Segment Start: Exercise data

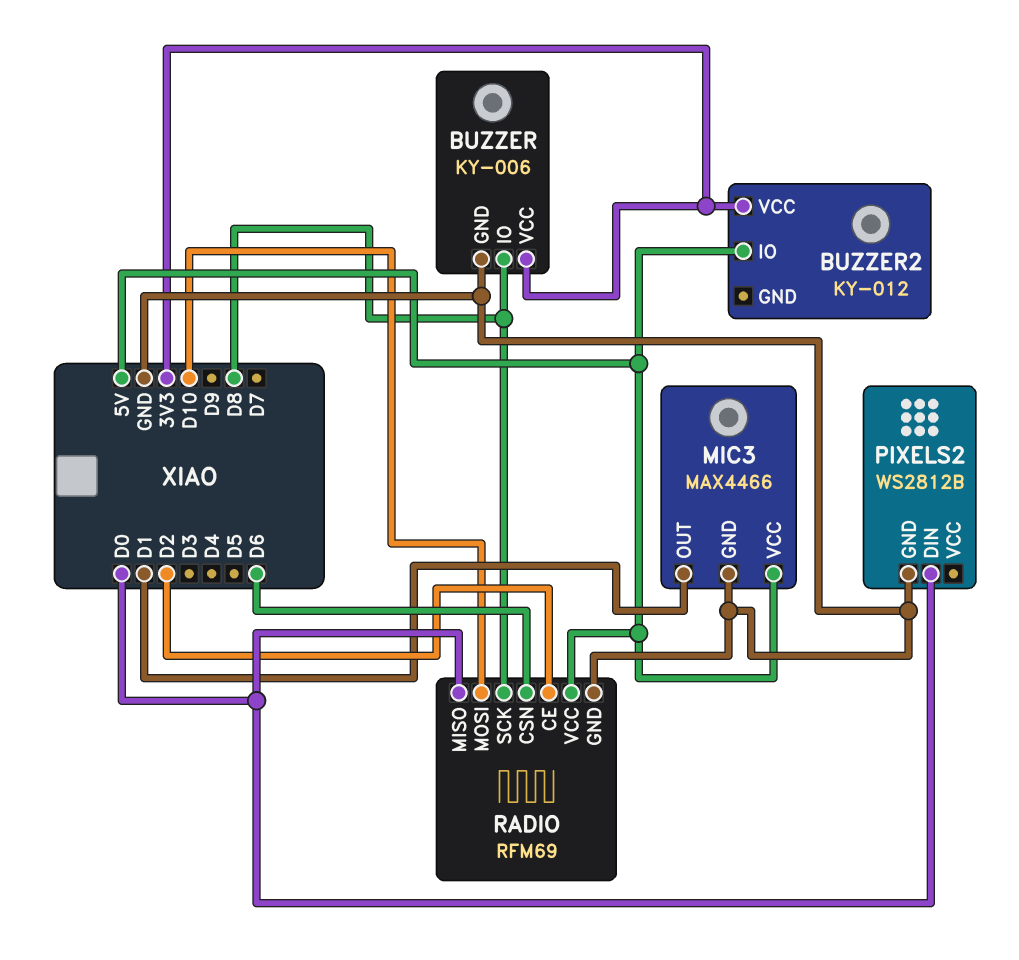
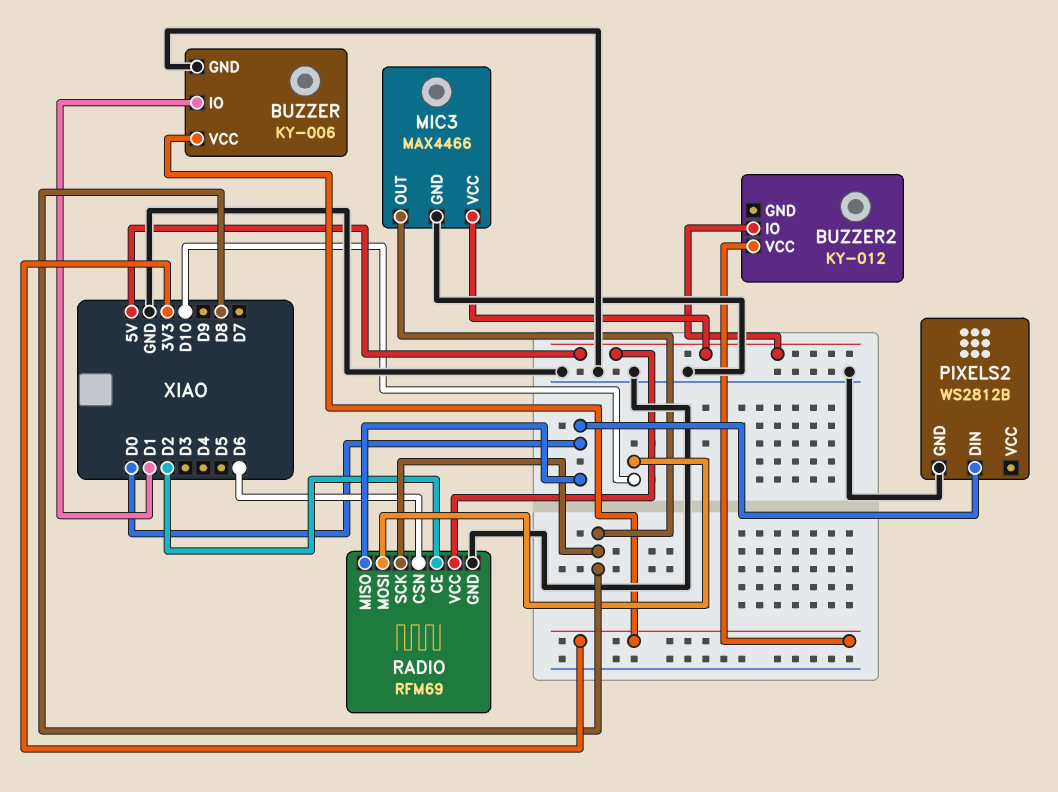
BUZZER pin IO: D8 -> D1
MIC3 pin OUT: D1 -> D8

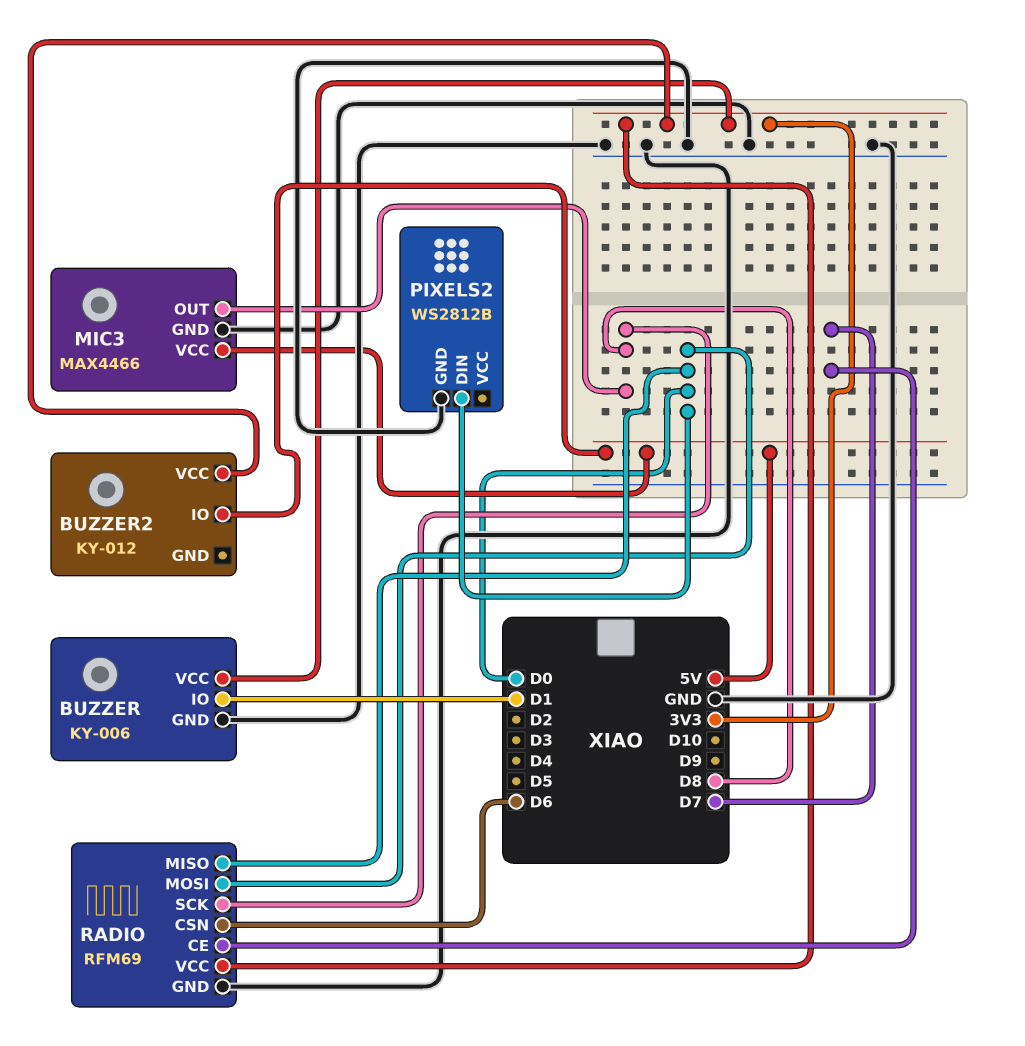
RADIO pin CE: D2 -> D7
RADIO pin MOSI: D10 -> D0
RADIO pin VCC: 5V -> 3V3

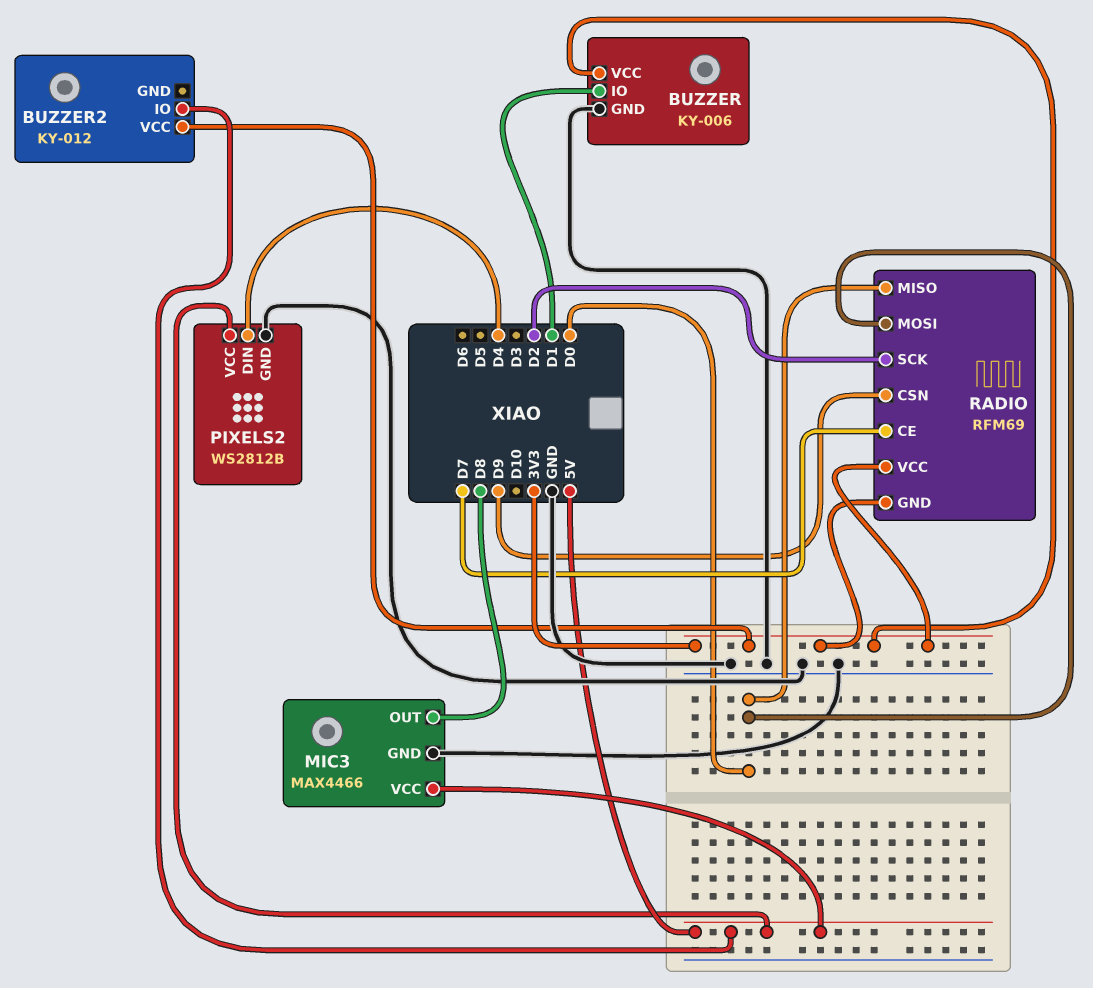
PIXELS2 pin DIN: D0 -> D4
PIXELS2 pin VCC: none -> 5V
RADIO pin CSN: D6 -> D9
RADIO pin GND: GND -> 3V3
RADIO pin SCK: D8 -> D2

Segment End: Exercise data

# What you have to do
The result is an exact copy of the lines from the one holding "RADIO pin VCC: 5V -> 3V3" through the final line of the data above, both ends included, minus the pictures.

# Reply
RADIO pin VCC: 5V -> 3V3

PIXELS2 pin DIN: D0 -> D4
PIXELS2 pin VCC: none -> 5V
RADIO pin CSN: D6 -> D9
RADIO pin GND: GND -> 3V3
RADIO pin SCK: D8 -> D2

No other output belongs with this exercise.